*EXERCISE DIRECTIONS*. When you reach the line in the listing below that contains "camera: 20 degrees right, 5 degrees down", begin returning lines exactly as written, and stop after the line that contains "(341, 280) = (786, 181): orange". Return no other lines.
BEGIN
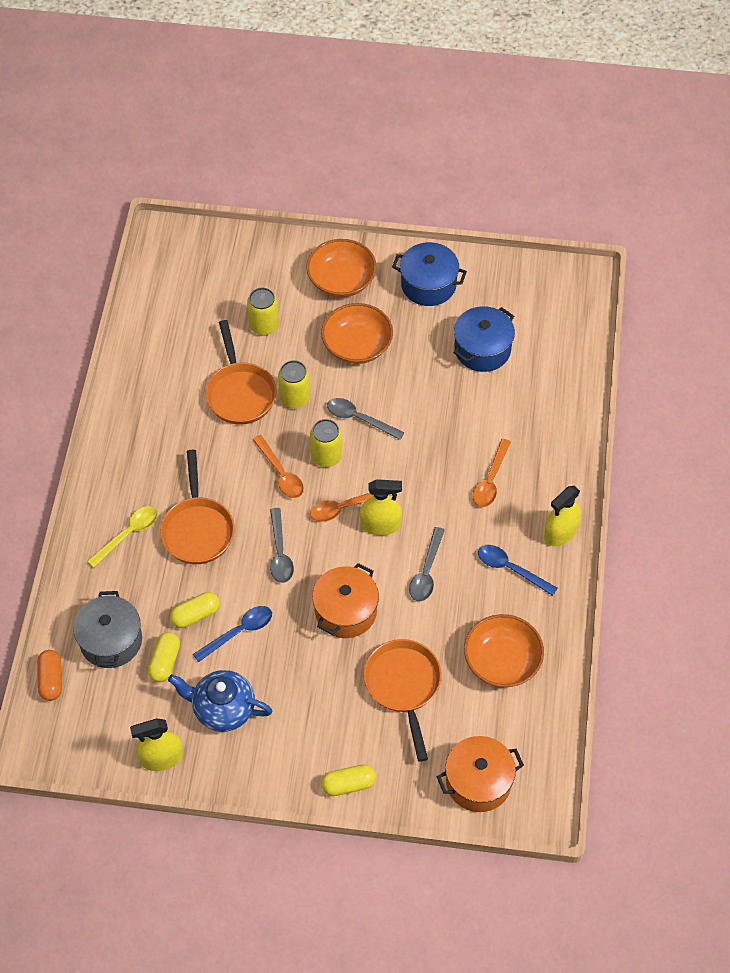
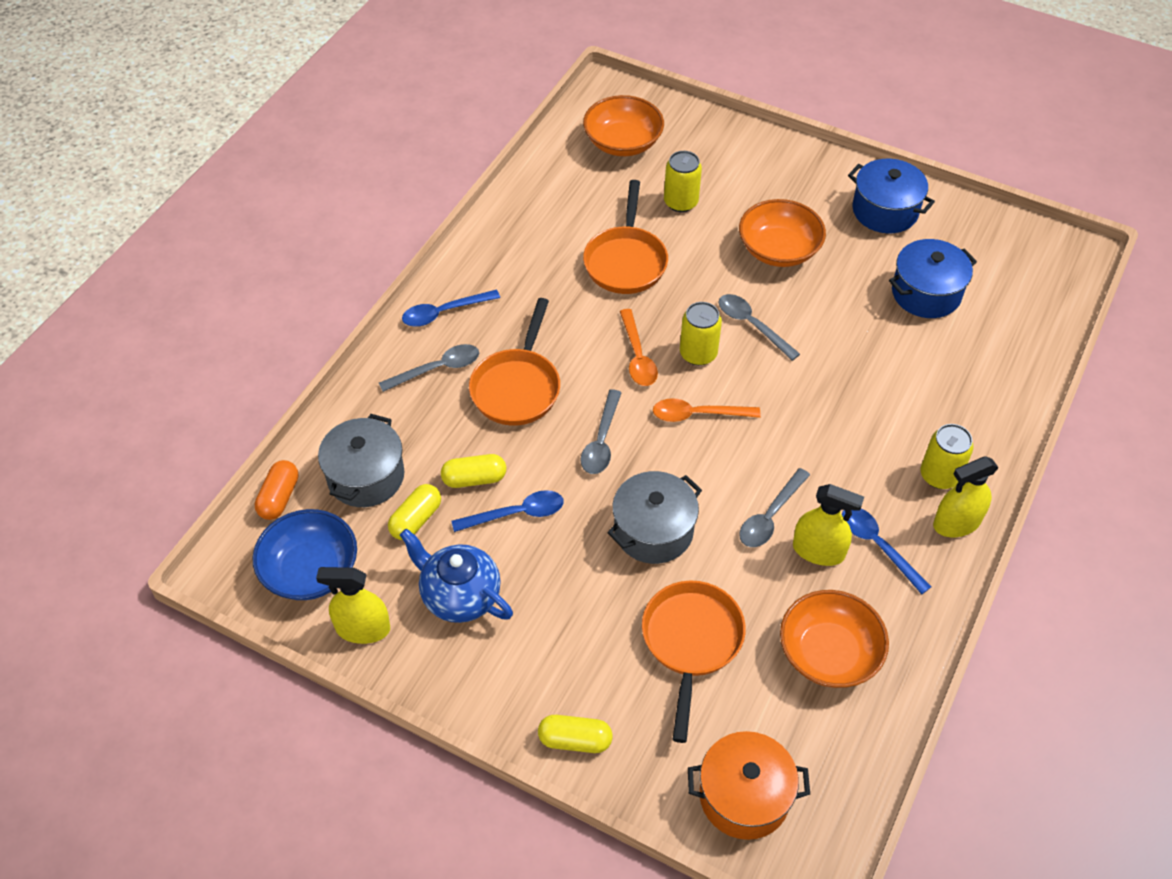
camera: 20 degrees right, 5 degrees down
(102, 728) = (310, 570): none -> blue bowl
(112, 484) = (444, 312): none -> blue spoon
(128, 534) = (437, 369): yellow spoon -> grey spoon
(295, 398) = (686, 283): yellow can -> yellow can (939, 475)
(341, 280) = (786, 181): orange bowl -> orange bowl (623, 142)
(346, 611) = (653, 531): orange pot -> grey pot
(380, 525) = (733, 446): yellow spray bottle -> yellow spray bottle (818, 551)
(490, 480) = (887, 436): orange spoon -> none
END
BEGIN
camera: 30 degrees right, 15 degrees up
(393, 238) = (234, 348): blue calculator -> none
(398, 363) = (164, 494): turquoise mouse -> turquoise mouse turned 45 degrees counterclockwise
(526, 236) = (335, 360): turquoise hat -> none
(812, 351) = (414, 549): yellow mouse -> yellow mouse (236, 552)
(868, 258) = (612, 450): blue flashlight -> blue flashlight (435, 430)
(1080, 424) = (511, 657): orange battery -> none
END
*ANSWER BELOW*.
camera: 20 degrees right, 5 degrees down
(102, 728) = (310, 570): none -> blue bowl
(112, 484) = (444, 312): none -> blue spoon
(128, 534) = (437, 369): yellow spoon -> grey spoon
(295, 398) = (686, 283): yellow can -> yellow can (939, 475)
(341, 280) = (786, 181): orange bowl -> orange bowl (623, 142)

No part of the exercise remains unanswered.